** INFORMATION SHOWN follows **
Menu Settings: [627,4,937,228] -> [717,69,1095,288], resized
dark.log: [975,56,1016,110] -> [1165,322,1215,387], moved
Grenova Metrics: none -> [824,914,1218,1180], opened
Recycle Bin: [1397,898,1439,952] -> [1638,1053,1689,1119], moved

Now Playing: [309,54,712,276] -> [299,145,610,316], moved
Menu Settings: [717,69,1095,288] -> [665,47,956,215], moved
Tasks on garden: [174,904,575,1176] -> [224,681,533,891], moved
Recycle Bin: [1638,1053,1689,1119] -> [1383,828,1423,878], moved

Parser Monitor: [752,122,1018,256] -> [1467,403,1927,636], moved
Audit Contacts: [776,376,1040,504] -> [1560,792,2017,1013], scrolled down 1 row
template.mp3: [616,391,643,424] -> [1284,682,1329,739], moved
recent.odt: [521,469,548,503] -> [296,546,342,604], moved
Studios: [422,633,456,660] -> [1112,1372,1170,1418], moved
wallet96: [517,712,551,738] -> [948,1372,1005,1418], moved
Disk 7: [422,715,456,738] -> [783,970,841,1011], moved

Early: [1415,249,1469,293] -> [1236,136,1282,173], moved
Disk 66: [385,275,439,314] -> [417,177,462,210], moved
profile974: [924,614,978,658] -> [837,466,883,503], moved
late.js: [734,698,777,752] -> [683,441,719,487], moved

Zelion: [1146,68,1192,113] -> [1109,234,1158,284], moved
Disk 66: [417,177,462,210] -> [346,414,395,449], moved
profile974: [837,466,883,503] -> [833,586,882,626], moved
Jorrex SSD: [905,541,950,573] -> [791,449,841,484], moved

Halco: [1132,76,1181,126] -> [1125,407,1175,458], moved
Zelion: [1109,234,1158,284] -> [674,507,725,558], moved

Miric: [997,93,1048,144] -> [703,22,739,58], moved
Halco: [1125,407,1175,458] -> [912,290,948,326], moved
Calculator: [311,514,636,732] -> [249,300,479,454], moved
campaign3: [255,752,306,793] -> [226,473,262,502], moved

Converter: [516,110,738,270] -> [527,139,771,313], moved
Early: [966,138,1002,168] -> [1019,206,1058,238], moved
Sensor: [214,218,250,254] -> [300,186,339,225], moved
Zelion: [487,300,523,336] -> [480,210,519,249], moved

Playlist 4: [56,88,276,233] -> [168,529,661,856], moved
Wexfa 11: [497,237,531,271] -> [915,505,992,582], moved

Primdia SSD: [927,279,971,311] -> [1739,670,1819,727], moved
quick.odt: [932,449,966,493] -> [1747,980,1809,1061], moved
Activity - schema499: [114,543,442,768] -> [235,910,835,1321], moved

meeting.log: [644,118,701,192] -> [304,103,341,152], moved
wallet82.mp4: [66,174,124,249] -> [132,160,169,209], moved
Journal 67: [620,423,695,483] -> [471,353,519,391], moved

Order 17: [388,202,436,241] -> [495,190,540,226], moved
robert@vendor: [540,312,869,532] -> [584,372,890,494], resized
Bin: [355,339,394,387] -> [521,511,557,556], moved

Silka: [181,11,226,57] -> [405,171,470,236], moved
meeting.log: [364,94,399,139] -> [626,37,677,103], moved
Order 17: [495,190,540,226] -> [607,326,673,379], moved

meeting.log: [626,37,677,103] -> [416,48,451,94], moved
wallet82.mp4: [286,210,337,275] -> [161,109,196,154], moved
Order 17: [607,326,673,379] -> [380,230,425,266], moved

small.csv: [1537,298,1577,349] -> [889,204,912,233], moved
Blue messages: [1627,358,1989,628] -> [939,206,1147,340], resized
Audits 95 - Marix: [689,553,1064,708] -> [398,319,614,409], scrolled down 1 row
** End of INFORMATION SHOWN **
## EXERCISE DETAILS
Retype the records above exactly, from their first line through the line that contains "wallet96: [517,712,551,738] ->", and stop there.

## YOUR RESPONSE
Menu Settings: [627,4,937,228] -> [717,69,1095,288], resized
dark.log: [975,56,1016,110] -> [1165,322,1215,387], moved
Grenova Metrics: none -> [824,914,1218,1180], opened
Recycle Bin: [1397,898,1439,952] -> [1638,1053,1689,1119], moved

Now Playing: [309,54,712,276] -> [299,145,610,316], moved
Menu Settings: [717,69,1095,288] -> [665,47,956,215], moved
Tasks on garden: [174,904,575,1176] -> [224,681,533,891], moved
Recycle Bin: [1638,1053,1689,1119] -> [1383,828,1423,878], moved

Parser Monitor: [752,122,1018,256] -> [1467,403,1927,636], moved
Audit Contacts: [776,376,1040,504] -> [1560,792,2017,1013], scrolled down 1 row
template.mp3: [616,391,643,424] -> [1284,682,1329,739], moved
recent.odt: [521,469,548,503] -> [296,546,342,604], moved
Studios: [422,633,456,660] -> [1112,1372,1170,1418], moved
wallet96: [517,712,551,738] -> [948,1372,1005,1418], moved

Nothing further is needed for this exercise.